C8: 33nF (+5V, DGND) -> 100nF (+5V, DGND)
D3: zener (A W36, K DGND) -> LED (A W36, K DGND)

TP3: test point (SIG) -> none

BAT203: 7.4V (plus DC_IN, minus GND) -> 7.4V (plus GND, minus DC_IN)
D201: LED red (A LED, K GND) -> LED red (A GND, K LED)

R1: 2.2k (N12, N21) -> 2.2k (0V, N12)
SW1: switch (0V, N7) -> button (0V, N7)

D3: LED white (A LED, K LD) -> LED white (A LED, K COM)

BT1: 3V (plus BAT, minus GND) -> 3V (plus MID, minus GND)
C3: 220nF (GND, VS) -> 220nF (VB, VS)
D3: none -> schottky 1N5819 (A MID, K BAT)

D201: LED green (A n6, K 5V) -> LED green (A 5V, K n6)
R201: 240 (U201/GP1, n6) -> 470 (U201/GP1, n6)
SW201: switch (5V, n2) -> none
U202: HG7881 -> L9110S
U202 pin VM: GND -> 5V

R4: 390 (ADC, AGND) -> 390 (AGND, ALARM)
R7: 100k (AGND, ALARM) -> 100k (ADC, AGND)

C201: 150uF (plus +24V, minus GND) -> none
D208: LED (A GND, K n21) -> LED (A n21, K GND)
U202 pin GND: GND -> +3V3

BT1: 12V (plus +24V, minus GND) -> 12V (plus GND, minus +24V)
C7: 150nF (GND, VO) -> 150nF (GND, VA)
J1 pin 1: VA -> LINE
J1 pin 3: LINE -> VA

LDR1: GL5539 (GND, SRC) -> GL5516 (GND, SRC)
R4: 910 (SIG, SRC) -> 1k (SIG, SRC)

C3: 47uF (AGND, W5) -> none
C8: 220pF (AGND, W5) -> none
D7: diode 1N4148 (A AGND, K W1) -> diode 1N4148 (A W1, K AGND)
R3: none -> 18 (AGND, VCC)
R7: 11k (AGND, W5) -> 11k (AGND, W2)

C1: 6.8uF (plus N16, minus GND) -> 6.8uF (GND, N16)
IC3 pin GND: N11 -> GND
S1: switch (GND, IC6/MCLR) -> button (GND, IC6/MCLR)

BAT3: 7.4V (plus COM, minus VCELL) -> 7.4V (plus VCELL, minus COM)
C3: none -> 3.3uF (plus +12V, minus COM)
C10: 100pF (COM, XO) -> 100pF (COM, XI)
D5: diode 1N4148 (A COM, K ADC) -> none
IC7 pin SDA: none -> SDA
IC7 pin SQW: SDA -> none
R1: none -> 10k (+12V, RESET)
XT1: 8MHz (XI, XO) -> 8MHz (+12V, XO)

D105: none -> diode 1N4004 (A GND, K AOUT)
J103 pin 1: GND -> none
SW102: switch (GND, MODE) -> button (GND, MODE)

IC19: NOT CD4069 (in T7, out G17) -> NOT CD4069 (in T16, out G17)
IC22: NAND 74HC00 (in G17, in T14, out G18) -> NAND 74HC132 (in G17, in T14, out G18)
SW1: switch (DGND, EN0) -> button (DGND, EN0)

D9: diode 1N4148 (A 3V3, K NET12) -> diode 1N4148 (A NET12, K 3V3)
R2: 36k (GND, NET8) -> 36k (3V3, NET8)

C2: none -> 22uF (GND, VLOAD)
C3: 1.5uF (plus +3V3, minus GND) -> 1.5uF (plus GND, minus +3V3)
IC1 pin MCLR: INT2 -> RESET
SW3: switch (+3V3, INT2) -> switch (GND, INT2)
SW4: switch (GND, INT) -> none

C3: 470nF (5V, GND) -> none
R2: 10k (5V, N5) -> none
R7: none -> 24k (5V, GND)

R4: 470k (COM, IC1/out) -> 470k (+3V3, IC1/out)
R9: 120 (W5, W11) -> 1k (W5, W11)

#### [Task details]
The line containing "C3: 1.5uF (plus" begins the span, and the last line of the records above ends it. Return that span exactly, and nothing outside it.

#### [Worked solution]
C3: 1.5uF (plus +3V3, minus GND) -> 1.5uF (plus GND, minus +3V3)
IC1 pin MCLR: INT2 -> RESET
SW3: switch (+3V3, INT2) -> switch (GND, INT2)
SW4: switch (GND, INT) -> none

C3: 470nF (5V, GND) -> none
R2: 10k (5V, N5) -> none
R7: none -> 24k (5V, GND)

R4: 470k (COM, IC1/out) -> 470k (+3V3, IC1/out)
R9: 120 (W5, W11) -> 1k (W5, W11)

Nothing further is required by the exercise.